▶ [Exercise objective]:
Every line from the one containing "(667, 327) = (477, 323): yellow" down to the last line of the listing below should be restated exactly, and nothing else.

───── Records for this exercise ─────

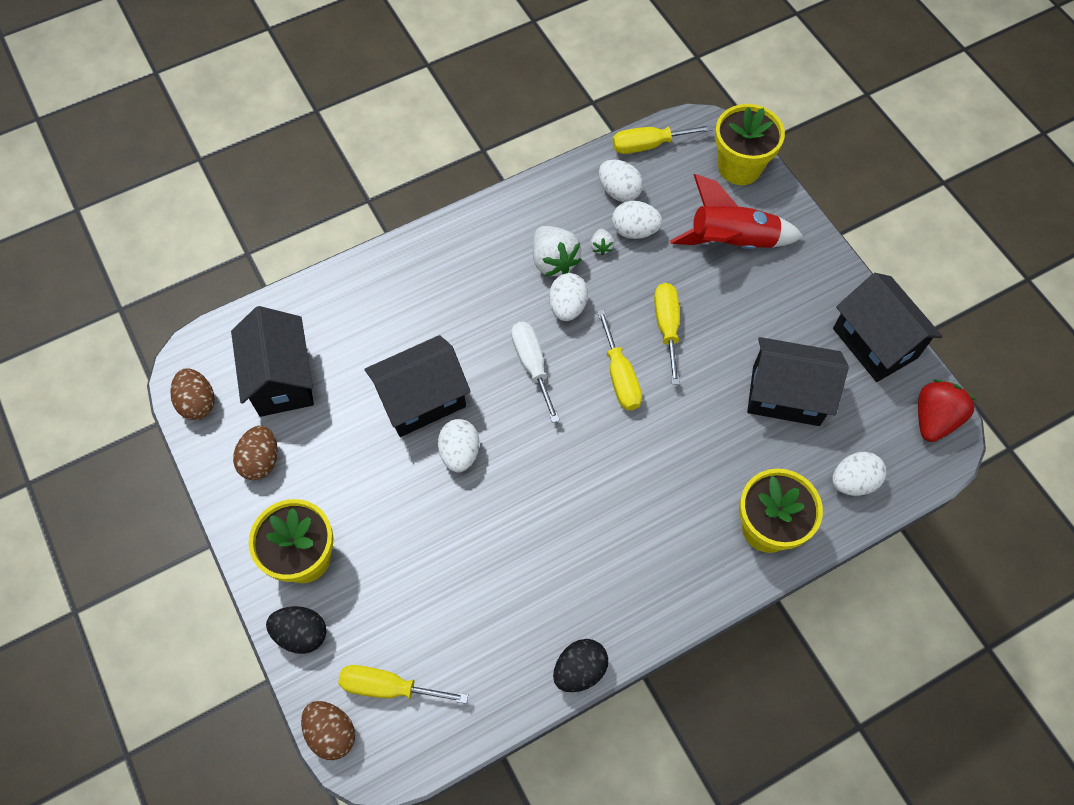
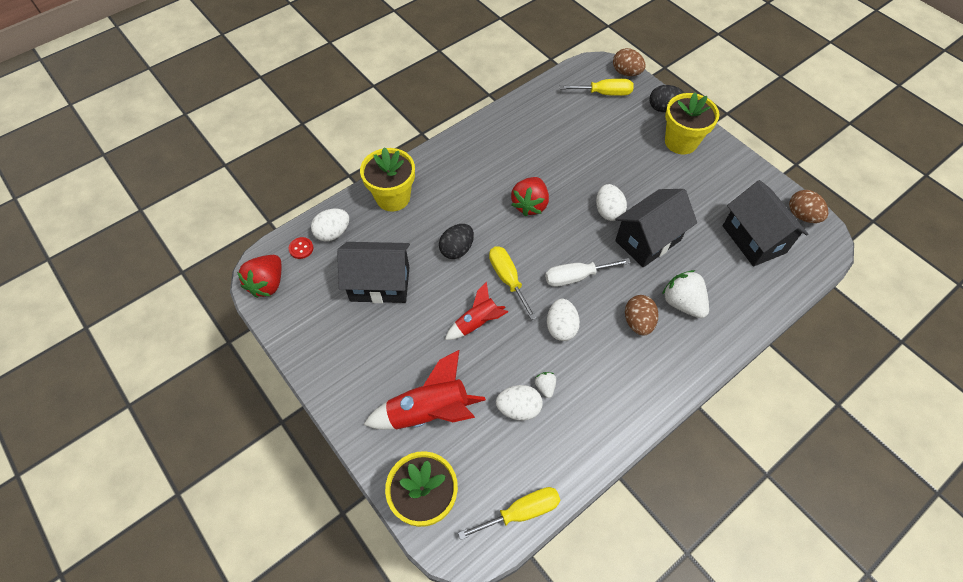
camera: 170 degrees right, 5 degrees down
(261, 461) = (737, 187): brown egg -> brown egg (638, 322)
(532, 365) = (576, 277): white screwdriver -> white screwdriver turned 105 degrees clockwise
(553, 261) = (583, 366): white strawberry -> white strawberry (682, 303)
(568, 482) = (530, 205): none -> red strawberry
(579, 670) = (500, 114): black egg -> black egg (457, 249)
(619, 191) = (540, 449): white egg -> none
(667, 327) = (477, 323): yellow screwdriver -> red rocket
(874, 343) = (306, 336): black house -> none
(895, 464) = (301, 248): none -> red button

─────

▶ [Output]:
(667, 327) = (477, 323): yellow screwdriver -> red rocket
(874, 343) = (306, 336): black house -> none
(895, 464) = (301, 248): none -> red button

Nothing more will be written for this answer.